Exercise aim
Pick out every line in the material below that contains the word "thinner" and copy each of those lines in full. Treat uppercase and lowercase as different.

Data for this task
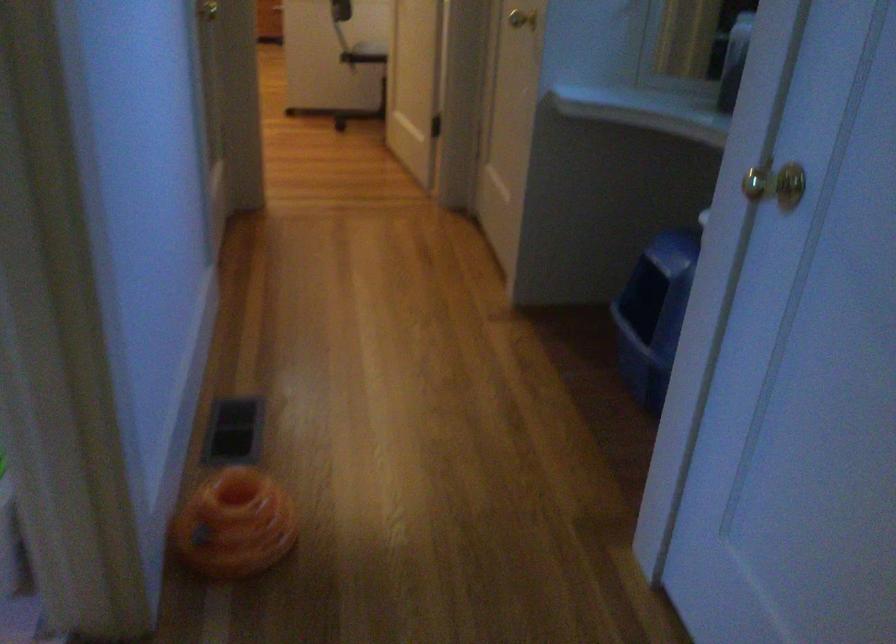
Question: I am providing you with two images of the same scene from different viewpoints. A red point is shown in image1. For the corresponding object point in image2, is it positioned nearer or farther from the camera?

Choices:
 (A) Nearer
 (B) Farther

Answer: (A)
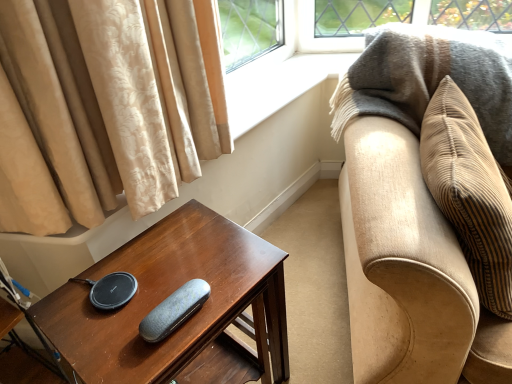
Question: From the image's perspective, does beige corduroy couch at right appear lower than beige corduroy pillow at right?

Choices:
 (A) no
 (B) yes

Answer: (B)

Question: Is beige corduroy couch at right at the left side of beige corduroy pillow at right?

Choices:
 (A) yes
 (B) no

Answer: (B)

Question: From a real-world perspective, is beige corduroy couch at right beneath beige corduroy pillow at right?

Choices:
 (A) no
 (B) yes

Answer: (B)

Question: Is beige corduroy couch at right in front of beige corduroy pillow at right?

Choices:
 (A) no
 (B) yes

Answer: (B)

Question: Is beige corduroy couch at right aimed at beige corduroy pillow at right?

Choices:
 (A) yes
 (B) no

Answer: (A)

Question: From the image's perspective, is dark brown wood table at lower left located above or below textured gray case at center?

Choices:
 (A) below
 (B) above

Answer: (A)

Question: Is point (193, 226) positioned closer to the camera than point (160, 322)?

Choices:
 (A) farther
 (B) closer

Answer: (A)

Question: Considering the positions of dark brown wood table at lower left and textured gray case at center in the image, is dark brown wood table at lower left taller or shorter than textured gray case at center?

Choices:
 (A) tall
 (B) short

Answer: (A)

Question: In terms of width, does dark brown wood table at lower left look wider or thinner when compared to textured gray case at center?

Choices:
 (A) thin
 (B) wide

Answer: (B)

Question: In terms of width, does textured gray case at center look wider or thinner when compared to dark brown wood table at lower left?

Choices:
 (A) thin
 (B) wide

Answer: (A)

Question: Is textured gray case at center taller or shorter than dark brown wood table at lower left?

Choices:
 (A) short
 (B) tall

Answer: (A)

Question: Based on their sizes in the image, would you say textured gray case at center is bigger or smaller than dark brown wood table at lower left?

Choices:
 (A) small
 (B) big

Answer: (A)

Question: Is textured gray case at center situated inside dark brown wood table at lower left or outside?

Choices:
 (A) inside
 (B) outside

Answer: (A)

Question: Is dark brown wood table at lower left inside or outside of beige corduroy couch at right?

Choices:
 (A) inside
 (B) outside

Answer: (B)

Question: From a real-world perspective, relative to beige corduroy couch at right, is dark brown wood table at lower left vertically above or below?

Choices:
 (A) above
 (B) below

Answer: (B)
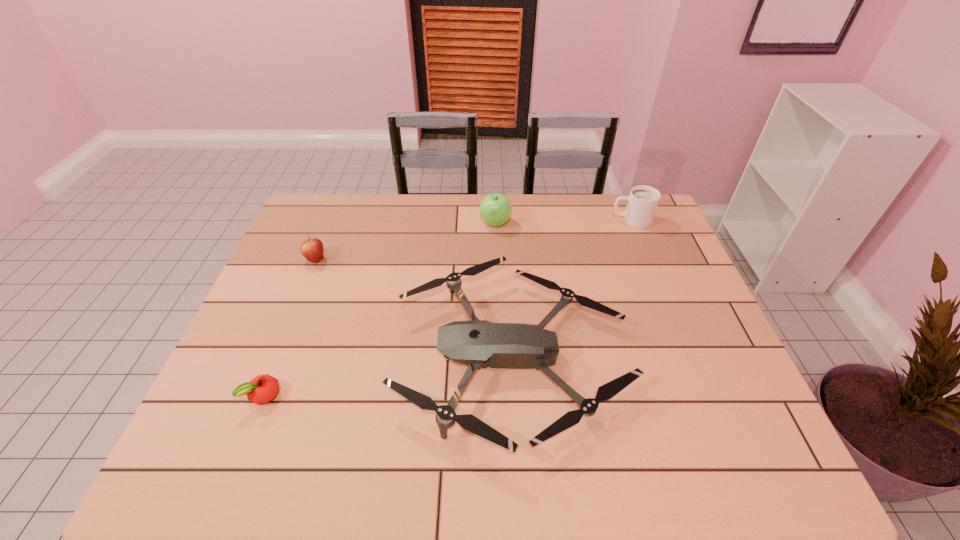
Find the location of `vacant region located 0.050m on the back of the second nearest apple`. vacant region located 0.050m on the back of the second nearest apple is located at coordinates (323, 242).

At what (x,y) coordinates should I click in order to perform the action: click on vacant region located with a camera mounted on the front of the drone. Please return your answer as a coordinate pair (x, y). Image resolution: width=960 pixels, height=540 pixels. Looking at the image, I should click on (339, 356).

You are a GUI agent. You are given a task and a screenshot of the screen. Output one action in this format:
    pyautogui.click(x=<x>, y=<y>)
    Task: Click on the free space located 0.200m with a camera mounted on the front of the drone
    
    Given the screenshot: What is the action you would take?
    pyautogui.click(x=315, y=356)

Identify the location of free space located 0.120m with a camera mounted on the front of the drone. Image resolution: width=960 pixels, height=540 pixels. (347, 356).

Find the location of a particular element. Image resolution: width=960 pixels, height=540 pixels. free location located 0.380m on the right of the nearest apple is located at coordinates (x=445, y=395).

The image size is (960, 540). I want to click on apple at the far edge, so pos(495,210).

Identify the location of cappuccino present at the far edge. This screenshot has width=960, height=540. (643, 200).

This screenshot has width=960, height=540. Find the location of `object situated at the near edge`. object situated at the near edge is located at coordinates (478, 342).

This screenshot has height=540, width=960. What are the coordinates of `object that is at the right edge` in the screenshot? It's located at (643, 200).

Locate an element on the screen. This screenshot has width=960, height=540. object situated at the far right corner is located at coordinates (643, 200).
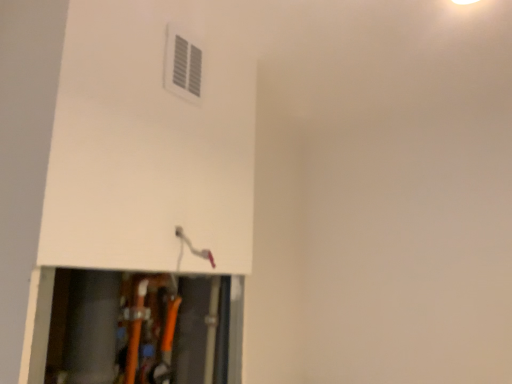
This screenshot has width=512, height=384. Find the location of `white plastic air conditioning at upper center`. white plastic air conditioning at upper center is located at coordinates (183, 64).

The height and width of the screenshot is (384, 512). What do you see at coordinates (183, 64) in the screenshot?
I see `white plastic air conditioning at upper center` at bounding box center [183, 64].

Measure the distance between point (184,75) and camera.

Point (184,75) is 1.04 meters from camera.

Locate an element on the screen. This screenshot has width=512, height=384. white plastic air conditioning at upper center is located at coordinates (183, 64).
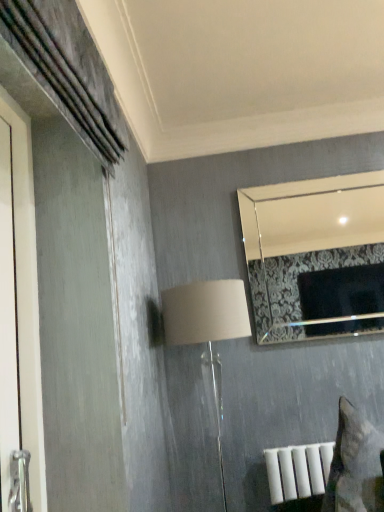
Question: Can you confirm if silver metallic mirror at upper right is bigger than beige fabric lampshade at center?

Choices:
 (A) no
 (B) yes

Answer: (A)

Question: From the image's perspective, is silver metallic mirror at upper right located above beige fabric lampshade at center?

Choices:
 (A) yes
 (B) no

Answer: (A)

Question: Considering the relative sizes of silver metallic mirror at upper right and beige fabric lampshade at center in the image provided, is silver metallic mirror at upper right shorter than beige fabric lampshade at center?

Choices:
 (A) yes
 (B) no

Answer: (A)

Question: Is silver metallic mirror at upper right thinner than beige fabric lampshade at center?

Choices:
 (A) yes
 (B) no

Answer: (A)

Question: Could you tell me if silver metallic mirror at upper right is facing beige fabric lampshade at center?

Choices:
 (A) no
 (B) yes

Answer: (A)

Question: Is silver metallic mirror at upper right next to beige fabric lampshade at center and touching it?

Choices:
 (A) no
 (B) yes

Answer: (A)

Exercise response
Question: In terms of width, does dark brown wood table at lower left look wider or thinner when compared to textured gray case at center?
Question: In terms of width, does textured gray case at center look wider or thinner when compared to dark brown wood table at lower left?
Question: Is silver metallic mirror at upper right thinner than beige fabric lampshade at center?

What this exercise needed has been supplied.